• [THE PROBLEM] Lift out, unaltered, the lines of the material below between the line holding "camera: 10 degrees left, 30 degrees down" and the line holding "(400, 54) = (569, 156): none", counting both.
[Start of section]
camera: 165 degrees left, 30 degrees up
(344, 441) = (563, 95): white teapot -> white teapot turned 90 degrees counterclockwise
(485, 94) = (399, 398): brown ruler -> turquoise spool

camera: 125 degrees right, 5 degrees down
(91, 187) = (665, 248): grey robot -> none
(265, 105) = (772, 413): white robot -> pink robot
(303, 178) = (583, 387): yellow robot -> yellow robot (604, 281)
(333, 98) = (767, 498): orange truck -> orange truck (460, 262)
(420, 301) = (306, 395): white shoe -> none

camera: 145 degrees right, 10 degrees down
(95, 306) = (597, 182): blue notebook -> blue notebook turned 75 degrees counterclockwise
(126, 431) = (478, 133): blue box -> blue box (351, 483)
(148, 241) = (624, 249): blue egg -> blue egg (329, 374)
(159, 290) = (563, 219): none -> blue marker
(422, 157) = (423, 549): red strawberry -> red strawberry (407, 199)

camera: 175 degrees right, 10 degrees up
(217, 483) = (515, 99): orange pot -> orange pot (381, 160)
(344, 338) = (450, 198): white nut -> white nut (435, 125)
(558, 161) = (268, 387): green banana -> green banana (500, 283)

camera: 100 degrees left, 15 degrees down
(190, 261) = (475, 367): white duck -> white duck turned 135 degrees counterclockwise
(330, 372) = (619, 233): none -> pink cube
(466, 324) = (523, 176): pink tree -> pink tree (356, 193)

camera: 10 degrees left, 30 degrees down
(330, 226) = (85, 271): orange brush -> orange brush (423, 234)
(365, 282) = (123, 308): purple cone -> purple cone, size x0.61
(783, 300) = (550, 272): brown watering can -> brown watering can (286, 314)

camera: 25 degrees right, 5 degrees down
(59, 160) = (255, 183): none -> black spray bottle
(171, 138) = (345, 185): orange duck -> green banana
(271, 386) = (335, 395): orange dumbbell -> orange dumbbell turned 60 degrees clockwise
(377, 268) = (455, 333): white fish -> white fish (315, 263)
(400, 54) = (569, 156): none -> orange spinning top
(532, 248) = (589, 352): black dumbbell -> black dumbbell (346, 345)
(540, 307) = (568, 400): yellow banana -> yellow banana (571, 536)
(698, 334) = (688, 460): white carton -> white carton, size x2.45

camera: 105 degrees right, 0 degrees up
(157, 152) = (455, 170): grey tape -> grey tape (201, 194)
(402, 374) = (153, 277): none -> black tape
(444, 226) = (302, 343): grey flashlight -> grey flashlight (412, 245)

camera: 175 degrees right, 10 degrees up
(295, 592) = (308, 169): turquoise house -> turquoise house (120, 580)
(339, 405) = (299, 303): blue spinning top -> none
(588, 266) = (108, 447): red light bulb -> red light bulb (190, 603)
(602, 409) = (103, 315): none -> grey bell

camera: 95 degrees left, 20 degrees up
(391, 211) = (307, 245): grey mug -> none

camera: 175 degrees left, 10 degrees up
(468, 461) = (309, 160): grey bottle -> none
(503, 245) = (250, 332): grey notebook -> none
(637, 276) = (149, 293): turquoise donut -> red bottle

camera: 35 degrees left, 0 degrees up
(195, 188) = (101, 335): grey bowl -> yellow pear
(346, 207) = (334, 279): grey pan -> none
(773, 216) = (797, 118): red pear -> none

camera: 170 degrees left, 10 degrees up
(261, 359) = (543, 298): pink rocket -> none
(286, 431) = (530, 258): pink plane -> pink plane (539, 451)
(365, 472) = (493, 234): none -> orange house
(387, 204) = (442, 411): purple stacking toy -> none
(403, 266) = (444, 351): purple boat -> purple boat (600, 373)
[End of section]
• [RESPONSE BELOW]
camera: 10 degrees left, 30 degrees down
(330, 226) = (85, 271): orange brush -> orange brush (423, 234)
(365, 282) = (123, 308): purple cone -> purple cone, size x0.61
(783, 300) = (550, 272): brown watering can -> brown watering can (286, 314)

camera: 25 degrees right, 5 degrees down
(59, 160) = (255, 183): none -> black spray bottle
(171, 138) = (345, 185): orange duck -> green banana
(271, 386) = (335, 395): orange dumbbell -> orange dumbbell turned 60 degrees clockwise
(377, 268) = (455, 333): white fish -> white fish (315, 263)
(400, 54) = (569, 156): none -> orange spinning top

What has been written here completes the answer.